Material for this task START

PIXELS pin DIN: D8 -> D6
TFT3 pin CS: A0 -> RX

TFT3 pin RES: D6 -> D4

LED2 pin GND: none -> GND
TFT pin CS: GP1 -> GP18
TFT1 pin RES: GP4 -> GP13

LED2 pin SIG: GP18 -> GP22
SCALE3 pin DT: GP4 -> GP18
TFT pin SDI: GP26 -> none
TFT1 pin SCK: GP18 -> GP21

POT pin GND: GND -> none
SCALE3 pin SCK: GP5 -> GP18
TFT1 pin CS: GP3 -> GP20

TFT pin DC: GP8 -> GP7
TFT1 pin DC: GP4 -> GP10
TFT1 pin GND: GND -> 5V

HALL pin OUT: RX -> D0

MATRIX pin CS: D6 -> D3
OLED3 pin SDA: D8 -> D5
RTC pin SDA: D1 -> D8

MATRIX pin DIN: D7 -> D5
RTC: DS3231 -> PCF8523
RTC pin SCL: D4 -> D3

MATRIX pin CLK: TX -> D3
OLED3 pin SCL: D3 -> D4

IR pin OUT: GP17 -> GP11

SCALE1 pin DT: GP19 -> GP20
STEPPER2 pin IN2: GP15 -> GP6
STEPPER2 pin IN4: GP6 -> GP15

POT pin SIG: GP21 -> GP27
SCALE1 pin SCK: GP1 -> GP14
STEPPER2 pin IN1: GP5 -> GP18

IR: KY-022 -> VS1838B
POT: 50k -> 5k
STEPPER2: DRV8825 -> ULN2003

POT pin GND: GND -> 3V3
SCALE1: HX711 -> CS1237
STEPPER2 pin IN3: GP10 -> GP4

Material for this task END

- What you need to do -
Starting at the line that contains "MATRIX pin CLK: TX -> D3", output each remaining line of the listing, the last line included, exactly as it appears.

- Result of the exercise -
MATRIX pin CLK: TX -> D3
OLED3 pin SCL: D3 -> D4

IR pin OUT: GP17 -> GP11

SCALE1 pin DT: GP19 -> GP20
STEPPER2 pin IN2: GP15 -> GP6
STEPPER2 pin IN4: GP6 -> GP15

POT pin SIG: GP21 -> GP27
SCALE1 pin SCK: GP1 -> GP14
STEPPER2 pin IN1: GP5 -> GP18

IR: KY-022 -> VS1838B
POT: 50k -> 5k
STEPPER2: DRV8825 -> ULN2003

POT pin GND: GND -> 3V3
SCALE1: HX711 -> CS1237
STEPPER2 pin IN3: GP10 -> GP4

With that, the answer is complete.